● Records to process:

——

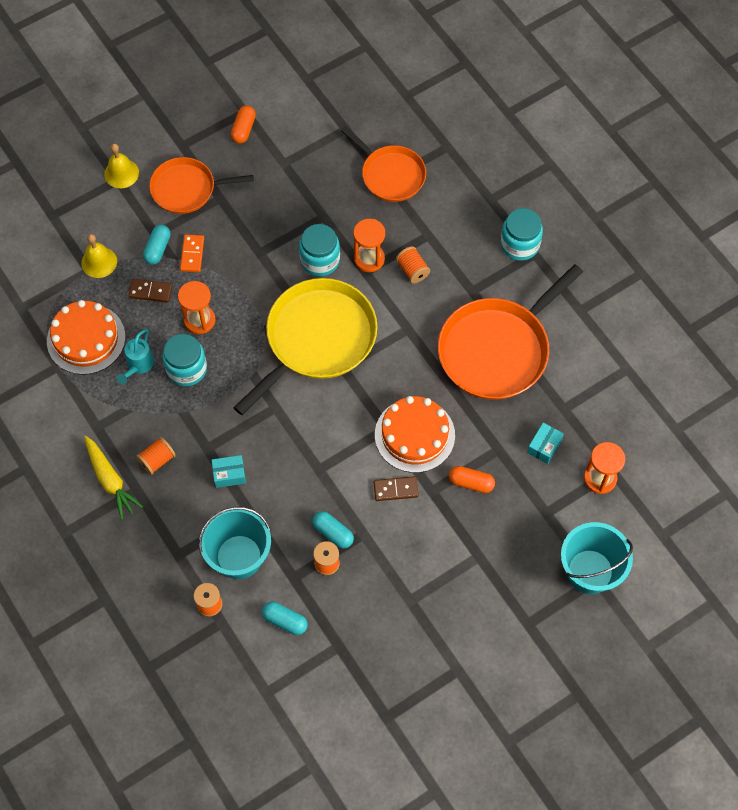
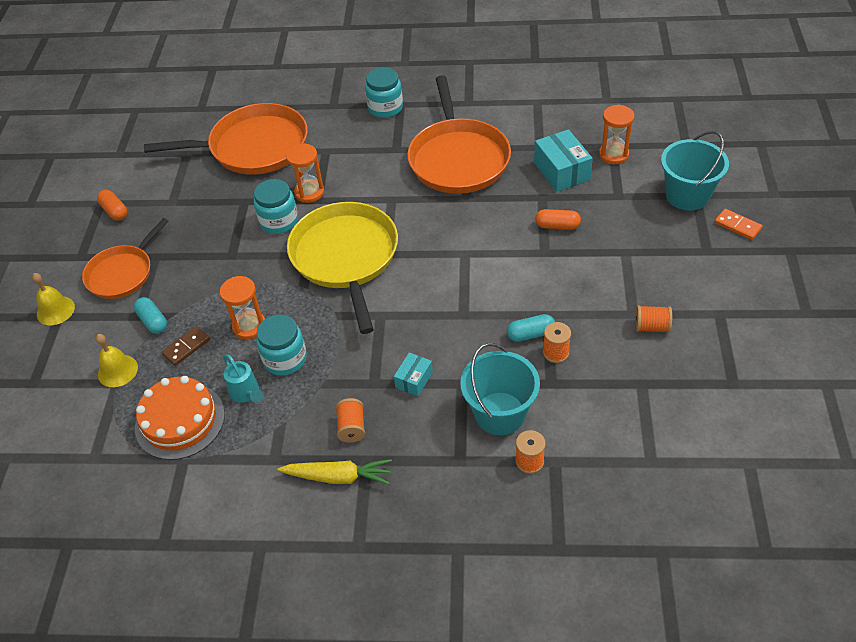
camera: 50 degrees left, 15 degrees down
(192, 254) = (184, 300): orange domino -> orange domino (737, 226)
(285, 621) = (589, 411): turquoise capsule -> none
(390, 174) = (253, 147): orange pan -> orange pan, size x1.64
(395, 489) = (525, 274): brown domino -> none
(412, 270) = (345, 173): orange spool -> orange spool (651, 327)
(414, 435) = (486, 239): orange cake -> none
(471, 483) = (557, 226): orange capsule -> orange capsule turned 45 degrees clockwise
(544, 446) = (561, 171): turquoise box -> turquoise box, size x1.76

——

Could you restate the entries word for word, skipping any pictures?

camera: 50 degrees left, 15 degrees down
(192, 254) = (184, 300): orange domino -> orange domino (737, 226)
(285, 621) = (589, 411): turquoise capsule -> none
(390, 174) = (253, 147): orange pan -> orange pan, size x1.64
(395, 489) = (525, 274): brown domino -> none
(412, 270) = (345, 173): orange spool -> orange spool (651, 327)
(414, 435) = (486, 239): orange cake -> none
(471, 483) = (557, 226): orange capsule -> orange capsule turned 45 degrees clockwise
(544, 446) = (561, 171): turquoise box -> turquoise box, size x1.76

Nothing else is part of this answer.